* **What this task involves**:
Give back all of the data verbatim.

* **Data under study**:
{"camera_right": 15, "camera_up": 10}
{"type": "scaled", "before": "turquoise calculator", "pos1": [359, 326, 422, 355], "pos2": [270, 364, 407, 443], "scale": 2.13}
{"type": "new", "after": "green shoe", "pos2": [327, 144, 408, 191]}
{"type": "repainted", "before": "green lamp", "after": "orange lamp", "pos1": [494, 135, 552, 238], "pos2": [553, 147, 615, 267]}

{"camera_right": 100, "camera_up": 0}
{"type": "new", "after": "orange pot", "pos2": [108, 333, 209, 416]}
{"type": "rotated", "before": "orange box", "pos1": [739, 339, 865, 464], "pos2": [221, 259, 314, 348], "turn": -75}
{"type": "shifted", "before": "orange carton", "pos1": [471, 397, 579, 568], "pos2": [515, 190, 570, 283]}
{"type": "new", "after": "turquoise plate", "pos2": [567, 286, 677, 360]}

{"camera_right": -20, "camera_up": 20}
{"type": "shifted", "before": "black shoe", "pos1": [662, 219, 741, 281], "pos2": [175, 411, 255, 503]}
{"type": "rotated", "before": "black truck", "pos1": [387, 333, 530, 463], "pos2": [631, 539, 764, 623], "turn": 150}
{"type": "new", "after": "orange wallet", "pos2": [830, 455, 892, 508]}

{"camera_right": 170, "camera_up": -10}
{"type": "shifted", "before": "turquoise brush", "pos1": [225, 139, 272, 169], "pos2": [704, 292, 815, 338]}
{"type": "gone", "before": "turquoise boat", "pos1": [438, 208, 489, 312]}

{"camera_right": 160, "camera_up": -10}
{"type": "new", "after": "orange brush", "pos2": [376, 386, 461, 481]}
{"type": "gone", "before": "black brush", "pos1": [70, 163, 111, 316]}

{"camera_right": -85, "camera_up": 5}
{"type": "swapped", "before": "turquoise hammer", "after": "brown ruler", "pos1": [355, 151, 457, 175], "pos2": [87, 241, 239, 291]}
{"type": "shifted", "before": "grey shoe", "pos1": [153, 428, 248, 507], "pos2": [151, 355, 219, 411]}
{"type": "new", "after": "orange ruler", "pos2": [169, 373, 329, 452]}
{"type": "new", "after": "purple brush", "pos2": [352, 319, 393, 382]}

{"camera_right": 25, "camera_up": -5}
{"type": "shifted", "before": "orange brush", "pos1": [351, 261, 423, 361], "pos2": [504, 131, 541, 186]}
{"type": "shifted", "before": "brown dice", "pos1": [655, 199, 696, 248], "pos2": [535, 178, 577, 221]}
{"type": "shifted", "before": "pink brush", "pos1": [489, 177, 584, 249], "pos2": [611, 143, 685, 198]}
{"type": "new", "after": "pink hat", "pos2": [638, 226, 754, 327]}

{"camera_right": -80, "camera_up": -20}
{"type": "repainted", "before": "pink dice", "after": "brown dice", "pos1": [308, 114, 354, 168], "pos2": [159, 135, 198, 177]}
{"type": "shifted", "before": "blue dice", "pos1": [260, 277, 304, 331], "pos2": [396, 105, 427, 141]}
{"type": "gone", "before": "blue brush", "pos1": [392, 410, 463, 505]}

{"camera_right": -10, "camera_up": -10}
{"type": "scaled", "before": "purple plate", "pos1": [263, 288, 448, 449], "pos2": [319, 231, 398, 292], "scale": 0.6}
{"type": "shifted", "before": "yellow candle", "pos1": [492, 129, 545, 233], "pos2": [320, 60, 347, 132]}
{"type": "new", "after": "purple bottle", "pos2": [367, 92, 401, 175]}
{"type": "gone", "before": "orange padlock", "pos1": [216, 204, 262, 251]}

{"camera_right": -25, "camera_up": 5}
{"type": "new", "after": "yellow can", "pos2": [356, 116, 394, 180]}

* **Answer to the problem**:
{"camera_right": 15, "camera_up": 10}
{"type": "scaled", "before": "turquoise calculator", "pos1": [359, 326, 422, 355], "pos2": [270, 364, 407, 443], "scale": 2.13}
{"type": "new", "after": "green shoe", "pos2": [327, 144, 408, 191]}
{"type": "repainted", "before": "green lamp", "after": "orange lamp", "pos1": [494, 135, 552, 238], "pos2": [553, 147, 615, 267]}

{"camera_right": 100, "camera_up": 0}
{"type": "new", "after": "orange pot", "pos2": [108, 333, 209, 416]}
{"type": "rotated", "before": "orange box", "pos1": [739, 339, 865, 464], "pos2": [221, 259, 314, 348], "turn": -75}
{"type": "shifted", "before": "orange carton", "pos1": [471, 397, 579, 568], "pos2": [515, 190, 570, 283]}
{"type": "new", "after": "turquoise plate", "pos2": [567, 286, 677, 360]}

{"camera_right": -20, "camera_up": 20}
{"type": "shifted", "before": "black shoe", "pos1": [662, 219, 741, 281], "pos2": [175, 411, 255, 503]}
{"type": "rotated", "before": "black truck", "pos1": [387, 333, 530, 463], "pos2": [631, 539, 764, 623], "turn": 150}
{"type": "new", "after": "orange wallet", "pos2": [830, 455, 892, 508]}

{"camera_right": 170, "camera_up": -10}
{"type": "shifted", "before": "turquoise brush", "pos1": [225, 139, 272, 169], "pos2": [704, 292, 815, 338]}
{"type": "gone", "before": "turquoise boat", "pos1": [438, 208, 489, 312]}

{"camera_right": 160, "camera_up": -10}
{"type": "new", "after": "orange brush", "pos2": [376, 386, 461, 481]}
{"type": "gone", "before": "black brush", "pos1": [70, 163, 111, 316]}

{"camera_right": -85, "camera_up": 5}
{"type": "swapped", "before": "turquoise hammer", "after": "brown ruler", "pos1": [355, 151, 457, 175], "pos2": [87, 241, 239, 291]}
{"type": "shifted", "before": "grey shoe", "pos1": [153, 428, 248, 507], "pos2": [151, 355, 219, 411]}
{"type": "new", "after": "orange ruler", "pos2": [169, 373, 329, 452]}
{"type": "new", "after": "purple brush", "pos2": [352, 319, 393, 382]}

{"camera_right": 25, "camera_up": -5}
{"type": "shifted", "before": "orange brush", "pos1": [351, 261, 423, 361], "pos2": [504, 131, 541, 186]}
{"type": "shifted", "before": "brown dice", "pos1": [655, 199, 696, 248], "pos2": [535, 178, 577, 221]}
{"type": "shifted", "before": "pink brush", "pos1": [489, 177, 584, 249], "pos2": [611, 143, 685, 198]}
{"type": "new", "after": "pink hat", "pos2": [638, 226, 754, 327]}

{"camera_right": -80, "camera_up": -20}
{"type": "repainted", "before": "pink dice", "after": "brown dice", "pos1": [308, 114, 354, 168], "pos2": [159, 135, 198, 177]}
{"type": "shifted", "before": "blue dice", "pos1": [260, 277, 304, 331], "pos2": [396, 105, 427, 141]}
{"type": "gone", "before": "blue brush", "pos1": [392, 410, 463, 505]}

{"camera_right": -10, "camera_up": -10}
{"type": "scaled", "before": "purple plate", "pos1": [263, 288, 448, 449], "pos2": [319, 231, 398, 292], "scale": 0.6}
{"type": "shifted", "before": "yellow candle", "pos1": [492, 129, 545, 233], "pos2": [320, 60, 347, 132]}
{"type": "new", "after": "purple bottle", "pos2": [367, 92, 401, 175]}
{"type": "gone", "before": "orange padlock", "pos1": [216, 204, 262, 251]}

{"camera_right": -25, "camera_up": 5}
{"type": "new", "after": "yellow can", "pos2": [356, 116, 394, 180]}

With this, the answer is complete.